Please give back the lines from the line containing "black plate J10" through the end of the listing below, exactly as written and without pictures.

### Available records
★ ★ ★ ★

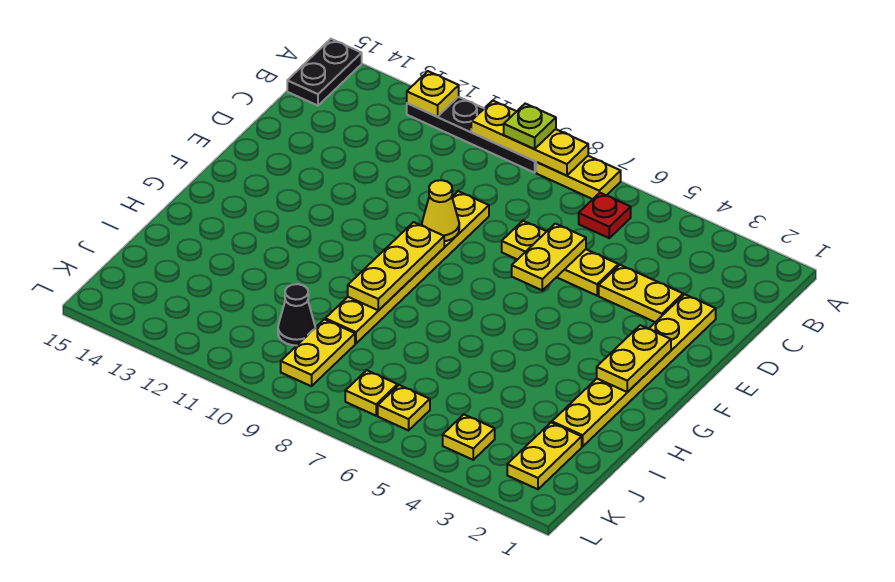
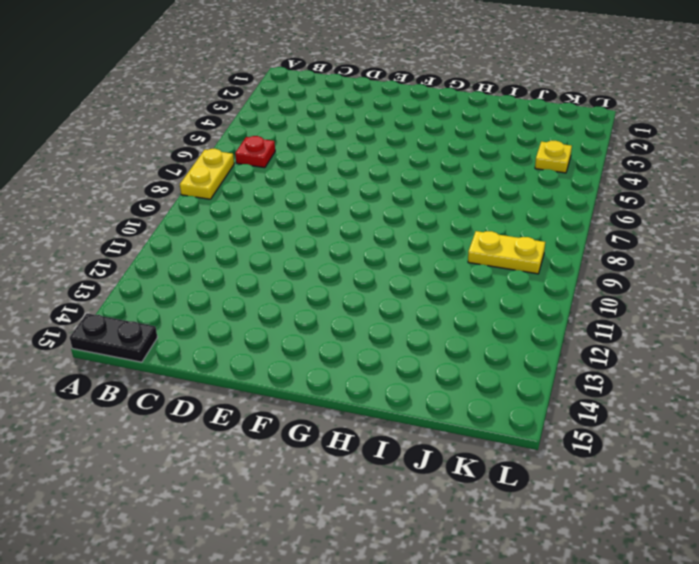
none -> black plate A9:A12 level 1
none -> yellow plate D2:I2 level 1
none -> yellow plate D3:D4 level 1

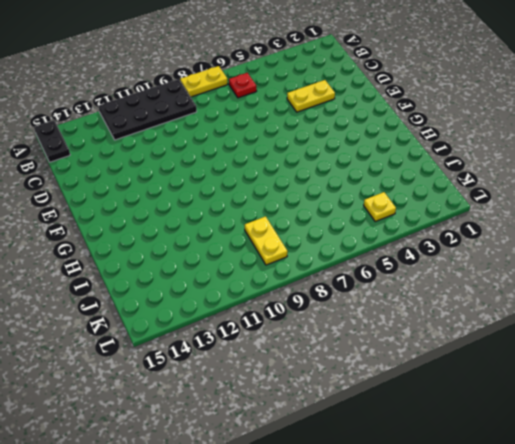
black plate A9:B12 level 1 -> black plate A9:A12 level 1
none -> yellow plate D2:I2 level 1
none -> yellow plate D5:D7 level 1
none -> yellow plate D9:I9 level 1

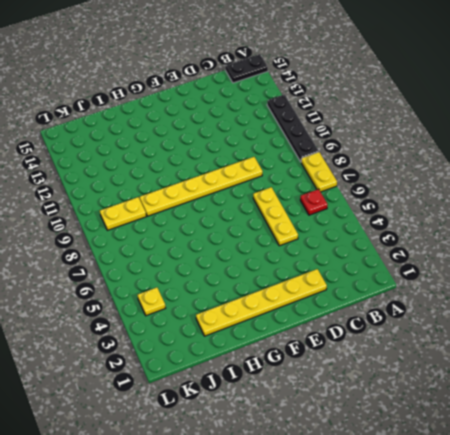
none -> yellow plate D3:D4 level 1
none -> yellow plate J2:K2 level 1
none -> black cone J10 level 1

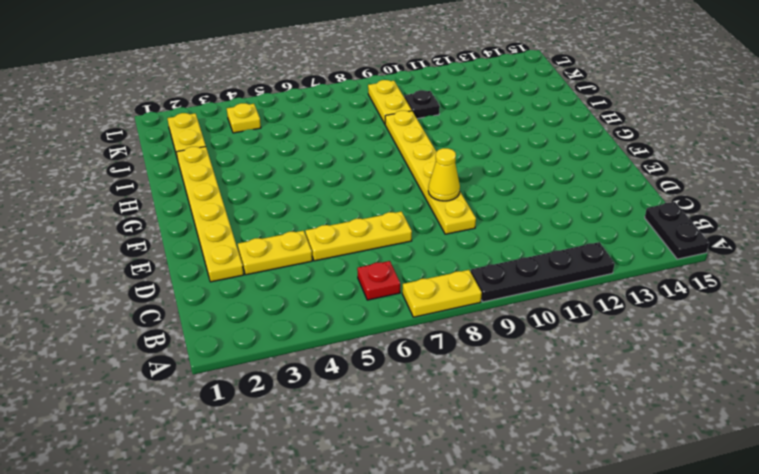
black plate J10 level 1 -> black cone J10 level 1
none -> yellow plate K6 level 1
none -> yellow plate K7 level 1
none -> yellow plate A8:A10 level 2

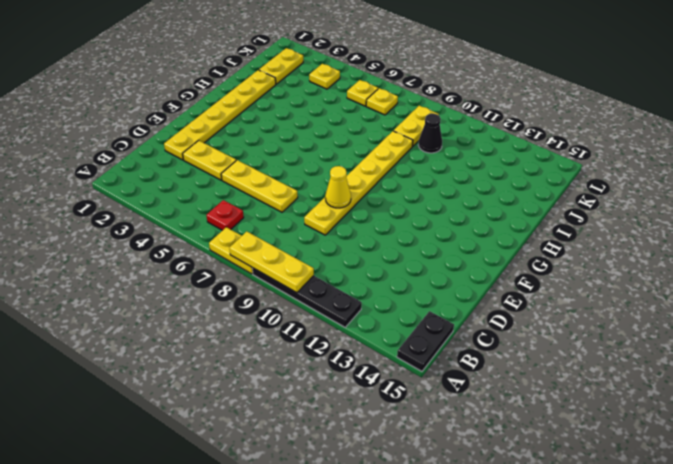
none -> yellow plate A12 level 2
none -> yellow plate D6:E6 level 2
none -> yellow plate F2:G2 level 2

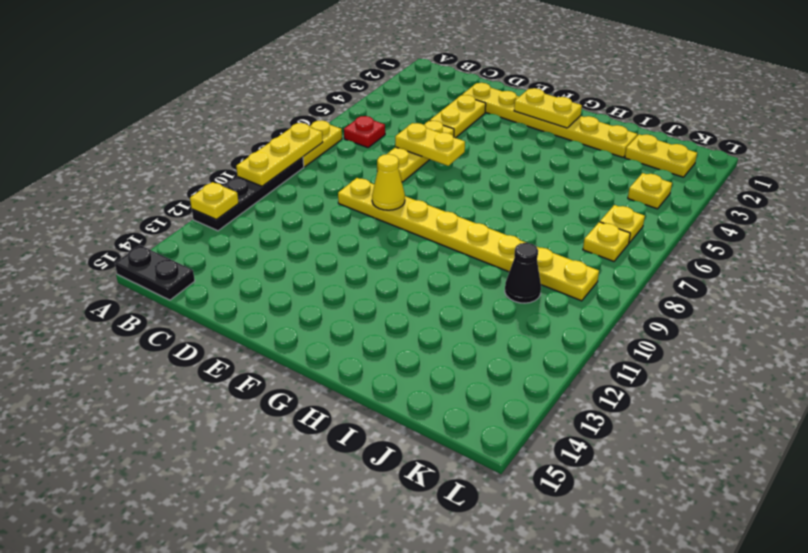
none -> yellow plate F9:H9 level 2
none -> lime plate A9 level 3

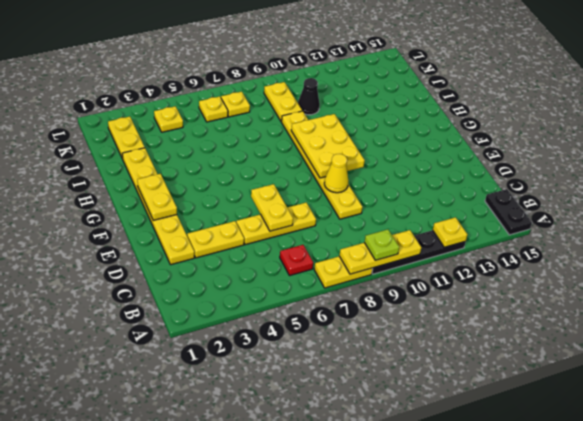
yellow plate F9:H10 level 2 -> yellow plate F9:H9 level 2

★ ★ ★ ★

### Solution to this task
black plate J10 level 1 -> black cone J10 level 1
none -> yellow plate K6 level 1
none -> yellow plate K7 level 1
none -> yellow plate A8:A10 level 2

none -> yellow plate A12 level 2
none -> yellow plate D6:E6 level 2
none -> yellow plate F2:G2 level 2

none -> yellow plate F9:H9 level 2
none -> lime plate A9 level 3

yellow plate F9:H10 level 2 -> yellow plate F9:H9 level 2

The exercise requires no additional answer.